[Extracted entries Boundary: Start]

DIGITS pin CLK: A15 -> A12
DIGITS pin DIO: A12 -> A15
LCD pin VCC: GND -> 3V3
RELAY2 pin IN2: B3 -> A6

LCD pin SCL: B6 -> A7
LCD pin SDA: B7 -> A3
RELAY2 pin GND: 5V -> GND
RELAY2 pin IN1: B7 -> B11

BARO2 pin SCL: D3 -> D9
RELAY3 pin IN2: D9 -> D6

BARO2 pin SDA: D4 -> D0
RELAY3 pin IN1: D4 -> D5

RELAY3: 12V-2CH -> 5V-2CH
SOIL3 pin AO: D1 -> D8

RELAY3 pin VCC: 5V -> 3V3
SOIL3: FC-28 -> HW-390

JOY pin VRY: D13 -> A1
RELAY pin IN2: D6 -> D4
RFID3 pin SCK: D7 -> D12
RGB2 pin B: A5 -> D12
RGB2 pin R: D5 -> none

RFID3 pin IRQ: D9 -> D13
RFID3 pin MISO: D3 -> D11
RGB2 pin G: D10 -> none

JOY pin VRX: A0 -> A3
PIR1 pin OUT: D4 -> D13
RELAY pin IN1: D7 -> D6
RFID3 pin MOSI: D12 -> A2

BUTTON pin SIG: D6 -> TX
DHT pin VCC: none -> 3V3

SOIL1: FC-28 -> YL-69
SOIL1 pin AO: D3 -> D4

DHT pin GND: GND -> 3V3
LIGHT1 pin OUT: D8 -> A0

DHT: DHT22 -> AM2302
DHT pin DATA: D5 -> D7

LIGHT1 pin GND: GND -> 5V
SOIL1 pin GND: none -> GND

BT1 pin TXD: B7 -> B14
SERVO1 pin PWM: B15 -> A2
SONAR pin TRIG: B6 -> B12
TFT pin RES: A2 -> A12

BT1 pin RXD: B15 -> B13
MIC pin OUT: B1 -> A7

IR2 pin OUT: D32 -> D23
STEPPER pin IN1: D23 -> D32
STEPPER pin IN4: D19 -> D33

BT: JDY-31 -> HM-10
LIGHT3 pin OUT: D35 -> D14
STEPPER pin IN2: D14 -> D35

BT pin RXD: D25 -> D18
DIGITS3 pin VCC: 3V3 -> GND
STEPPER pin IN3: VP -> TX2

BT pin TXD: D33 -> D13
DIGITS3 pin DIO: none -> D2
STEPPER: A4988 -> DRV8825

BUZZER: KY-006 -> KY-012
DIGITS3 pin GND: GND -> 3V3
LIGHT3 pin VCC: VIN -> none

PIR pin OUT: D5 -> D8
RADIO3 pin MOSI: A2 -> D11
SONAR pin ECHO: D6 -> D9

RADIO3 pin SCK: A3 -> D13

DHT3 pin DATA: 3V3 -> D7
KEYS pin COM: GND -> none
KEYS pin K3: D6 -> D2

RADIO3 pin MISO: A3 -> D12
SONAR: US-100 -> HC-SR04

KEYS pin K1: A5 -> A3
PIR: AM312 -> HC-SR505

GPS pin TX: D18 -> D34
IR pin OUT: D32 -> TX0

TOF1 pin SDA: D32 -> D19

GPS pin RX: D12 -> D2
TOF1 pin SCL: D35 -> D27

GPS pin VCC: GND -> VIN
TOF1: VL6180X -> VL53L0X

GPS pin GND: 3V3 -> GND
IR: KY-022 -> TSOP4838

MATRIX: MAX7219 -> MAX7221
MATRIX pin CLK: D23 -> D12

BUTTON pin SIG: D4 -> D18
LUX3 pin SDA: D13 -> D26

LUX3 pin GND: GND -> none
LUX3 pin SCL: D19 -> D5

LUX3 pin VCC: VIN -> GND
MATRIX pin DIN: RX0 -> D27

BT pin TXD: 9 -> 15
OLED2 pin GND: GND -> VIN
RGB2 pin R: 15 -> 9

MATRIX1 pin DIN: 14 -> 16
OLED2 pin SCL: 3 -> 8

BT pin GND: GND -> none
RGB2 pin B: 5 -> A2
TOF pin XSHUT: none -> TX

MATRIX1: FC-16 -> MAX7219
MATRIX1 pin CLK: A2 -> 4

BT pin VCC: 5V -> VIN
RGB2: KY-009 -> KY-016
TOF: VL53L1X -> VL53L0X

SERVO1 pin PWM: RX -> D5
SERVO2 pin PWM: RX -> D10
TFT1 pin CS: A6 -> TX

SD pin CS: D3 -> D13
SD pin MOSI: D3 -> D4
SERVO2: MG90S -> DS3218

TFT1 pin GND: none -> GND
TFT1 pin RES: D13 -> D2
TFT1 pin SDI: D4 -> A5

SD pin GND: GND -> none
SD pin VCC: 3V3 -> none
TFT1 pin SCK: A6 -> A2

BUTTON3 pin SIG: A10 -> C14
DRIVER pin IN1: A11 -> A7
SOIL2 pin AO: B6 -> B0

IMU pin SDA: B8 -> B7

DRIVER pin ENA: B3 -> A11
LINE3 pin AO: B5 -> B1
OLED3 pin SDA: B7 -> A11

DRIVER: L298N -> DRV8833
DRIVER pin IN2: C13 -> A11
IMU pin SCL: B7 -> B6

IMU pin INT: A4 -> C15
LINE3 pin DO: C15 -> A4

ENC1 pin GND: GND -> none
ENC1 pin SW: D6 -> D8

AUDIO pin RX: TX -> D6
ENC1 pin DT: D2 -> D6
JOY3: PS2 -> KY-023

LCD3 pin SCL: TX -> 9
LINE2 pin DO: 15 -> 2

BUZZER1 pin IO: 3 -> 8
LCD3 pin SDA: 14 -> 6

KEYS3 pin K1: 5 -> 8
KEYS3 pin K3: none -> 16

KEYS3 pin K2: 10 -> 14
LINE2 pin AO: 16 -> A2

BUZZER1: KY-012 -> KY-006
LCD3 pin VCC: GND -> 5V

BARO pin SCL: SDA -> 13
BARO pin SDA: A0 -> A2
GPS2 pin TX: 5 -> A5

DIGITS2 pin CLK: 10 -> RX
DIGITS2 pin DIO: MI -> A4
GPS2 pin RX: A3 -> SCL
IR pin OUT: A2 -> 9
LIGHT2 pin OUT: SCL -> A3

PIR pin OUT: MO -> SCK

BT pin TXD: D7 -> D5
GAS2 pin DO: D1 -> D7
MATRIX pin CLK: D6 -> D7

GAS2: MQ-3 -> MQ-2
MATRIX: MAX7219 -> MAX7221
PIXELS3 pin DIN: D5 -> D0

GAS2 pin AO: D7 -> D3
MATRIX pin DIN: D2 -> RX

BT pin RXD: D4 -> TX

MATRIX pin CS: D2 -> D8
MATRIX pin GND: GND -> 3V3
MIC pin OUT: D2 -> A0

[Extracted entries Boundary: End]

▶ _What you will do_
Transcription of the listing must be exact and complete.

▶ _The answer_
DIGITS pin CLK: A15 -> A12
DIGITS pin DIO: A12 -> A15
LCD pin VCC: GND -> 3V3
RELAY2 pin IN2: B3 -> A6

LCD pin SCL: B6 -> A7
LCD pin SDA: B7 -> A3
RELAY2 pin GND: 5V -> GND
RELAY2 pin IN1: B7 -> B11

BARO2 pin SCL: D3 -> D9
RELAY3 pin IN2: D9 -> D6

BARO2 pin SDA: D4 -> D0
RELAY3 pin IN1: D4 -> D5

RELAY3: 12V-2CH -> 5V-2CH
SOIL3 pin AO: D1 -> D8

RELAY3 pin VCC: 5V -> 3V3
SOIL3: FC-28 -> HW-390

JOY pin VRY: D13 -> A1
RELAY pin IN2: D6 -> D4
RFID3 pin SCK: D7 -> D12
RGB2 pin B: A5 -> D12
RGB2 pin R: D5 -> none

RFID3 pin IRQ: D9 -> D13
RFID3 pin MISO: D3 -> D11
RGB2 pin G: D10 -> none

JOY pin VRX: A0 -> A3
PIR1 pin OUT: D4 -> D13
RELAY pin IN1: D7 -> D6
RFID3 pin MOSI: D12 -> A2

BUTTON pin SIG: D6 -> TX
DHT pin VCC: none -> 3V3

SOIL1: FC-28 -> YL-69
SOIL1 pin AO: D3 -> D4

DHT pin GND: GND -> 3V3
LIGHT1 pin OUT: D8 -> A0

DHT: DHT22 -> AM2302
DHT pin DATA: D5 -> D7

LIGHT1 pin GND: GND -> 5V
SOIL1 pin GND: none -> GND

BT1 pin TXD: B7 -> B14
SERVO1 pin PWM: B15 -> A2
SONAR pin TRIG: B6 -> B12
TFT pin RES: A2 -> A12

BT1 pin RXD: B15 -> B13
MIC pin OUT: B1 -> A7

IR2 pin OUT: D32 -> D23
STEPPER pin IN1: D23 -> D32
STEPPER pin IN4: D19 -> D33

BT: JDY-31 -> HM-10
LIGHT3 pin OUT: D35 -> D14
STEPPER pin IN2: D14 -> D35

BT pin RXD: D25 -> D18
DIGITS3 pin VCC: 3V3 -> GND
STEPPER pin IN3: VP -> TX2

BT pin TXD: D33 -> D13
DIGITS3 pin DIO: none -> D2
STEPPER: A4988 -> DRV8825

BUZZER: KY-006 -> KY-012
DIGITS3 pin GND: GND -> 3V3
LIGHT3 pin VCC: VIN -> none

PIR pin OUT: D5 -> D8
RADIO3 pin MOSI: A2 -> D11
SONAR pin ECHO: D6 -> D9

RADIO3 pin SCK: A3 -> D13

DHT3 pin DATA: 3V3 -> D7
KEYS pin COM: GND -> none
KEYS pin K3: D6 -> D2

RADIO3 pin MISO: A3 -> D12
SONAR: US-100 -> HC-SR04

KEYS pin K1: A5 -> A3
PIR: AM312 -> HC-SR505

GPS pin TX: D18 -> D34
IR pin OUT: D32 -> TX0

TOF1 pin SDA: D32 -> D19

GPS pin RX: D12 -> D2
TOF1 pin SCL: D35 -> D27

GPS pin VCC: GND -> VIN
TOF1: VL6180X -> VL53L0X

GPS pin GND: 3V3 -> GND
IR: KY-022 -> TSOP4838

MATRIX: MAX7219 -> MAX7221
MATRIX pin CLK: D23 -> D12

BUTTON pin SIG: D4 -> D18
LUX3 pin SDA: D13 -> D26

LUX3 pin GND: GND -> none
LUX3 pin SCL: D19 -> D5

LUX3 pin VCC: VIN -> GND
MATRIX pin DIN: RX0 -> D27

BT pin TXD: 9 -> 15
OLED2 pin GND: GND -> VIN
RGB2 pin R: 15 -> 9

MATRIX1 pin DIN: 14 -> 16
OLED2 pin SCL: 3 -> 8

BT pin GND: GND -> none
RGB2 pin B: 5 -> A2
TOF pin XSHUT: none -> TX

MATRIX1: FC-16 -> MAX7219
MATRIX1 pin CLK: A2 -> 4

BT pin VCC: 5V -> VIN
RGB2: KY-009 -> KY-016
TOF: VL53L1X -> VL53L0X

SERVO1 pin PWM: RX -> D5
SERVO2 pin PWM: RX -> D10
TFT1 pin CS: A6 -> TX

SD pin CS: D3 -> D13
SD pin MOSI: D3 -> D4
SERVO2: MG90S -> DS3218

TFT1 pin GND: none -> GND
TFT1 pin RES: D13 -> D2
TFT1 pin SDI: D4 -> A5

SD pin GND: GND -> none
SD pin VCC: 3V3 -> none
TFT1 pin SCK: A6 -> A2

BUTTON3 pin SIG: A10 -> C14
DRIVER pin IN1: A11 -> A7
SOIL2 pin AO: B6 -> B0

IMU pin SDA: B8 -> B7

DRIVER pin ENA: B3 -> A11
LINE3 pin AO: B5 -> B1
OLED3 pin SDA: B7 -> A11

DRIVER: L298N -> DRV8833
DRIVER pin IN2: C13 -> A11
IMU pin SCL: B7 -> B6

IMU pin INT: A4 -> C15
LINE3 pin DO: C15 -> A4

ENC1 pin GND: GND -> none
ENC1 pin SW: D6 -> D8

AUDIO pin RX: TX -> D6
ENC1 pin DT: D2 -> D6
JOY3: PS2 -> KY-023

LCD3 pin SCL: TX -> 9
LINE2 pin DO: 15 -> 2

BUZZER1 pin IO: 3 -> 8
LCD3 pin SDA: 14 -> 6

KEYS3 pin K1: 5 -> 8
KEYS3 pin K3: none -> 16

KEYS3 pin K2: 10 -> 14
LINE2 pin AO: 16 -> A2

BUZZER1: KY-012 -> KY-006
LCD3 pin VCC: GND -> 5V

BARO pin SCL: SDA -> 13
BARO pin SDA: A0 -> A2
GPS2 pin TX: 5 -> A5

DIGITS2 pin CLK: 10 -> RX
DIGITS2 pin DIO: MI -> A4
GPS2 pin RX: A3 -> SCL
IR pin OUT: A2 -> 9
LIGHT2 pin OUT: SCL -> A3

PIR pin OUT: MO -> SCK

BT pin TXD: D7 -> D5
GAS2 pin DO: D1 -> D7
MATRIX pin CLK: D6 -> D7

GAS2: MQ-3 -> MQ-2
MATRIX: MAX7219 -> MAX7221
PIXELS3 pin DIN: D5 -> D0

GAS2 pin AO: D7 -> D3
MATRIX pin DIN: D2 -> RX

BT pin RXD: D4 -> TX

MATRIX pin CS: D2 -> D8
MATRIX pin GND: GND -> 3V3
MIC pin OUT: D2 -> A0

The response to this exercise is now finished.